**Problem requirements**. Could you set down the lines below, from the one containing "(286, 184) = (512, 320): white bowl -> none" through the final line, exactly as written?

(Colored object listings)
┄┄┄┄┄┄

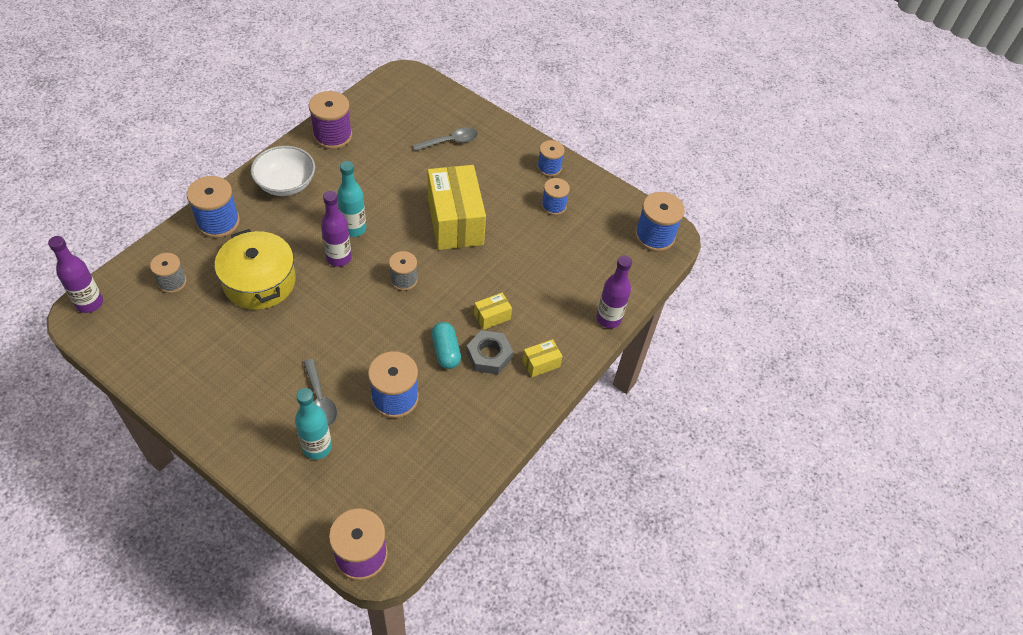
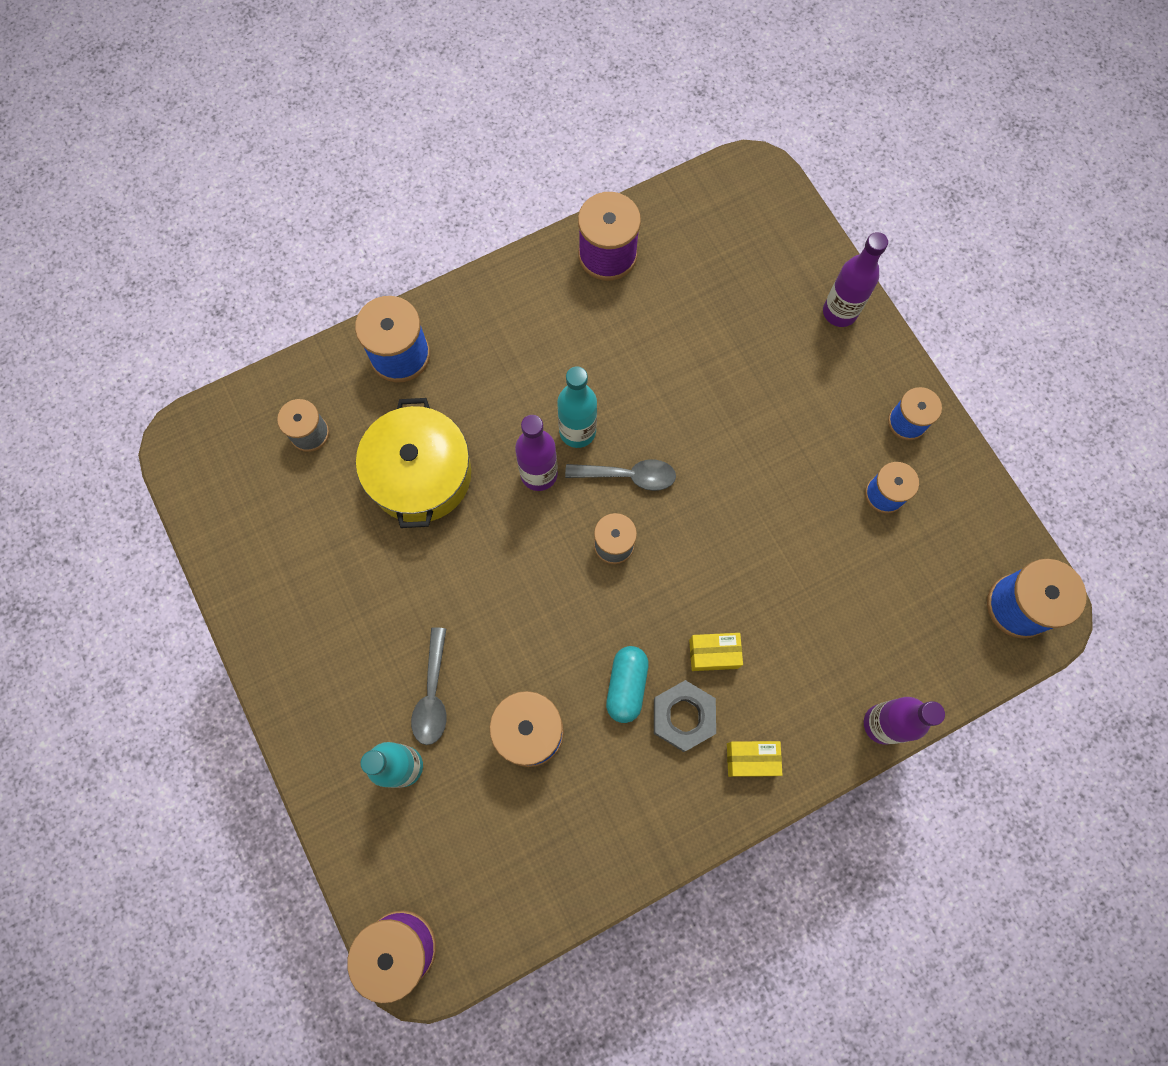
camera: 30 degrees right, 20 degrees up
(89, 303) = (199, 429): purple bottle -> purple bottle (839, 312)
(286, 184) = (512, 320): white bowl -> none
(450, 141) = (775, 322): grey spoon -> grey spoon (628, 476)
(455, 221) = (725, 470): yellow box -> none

┄┄┄┄┄┄

**Exercise solution**.
(286, 184) = (512, 320): white bowl -> none
(450, 141) = (775, 322): grey spoon -> grey spoon (628, 476)
(455, 221) = (725, 470): yellow box -> none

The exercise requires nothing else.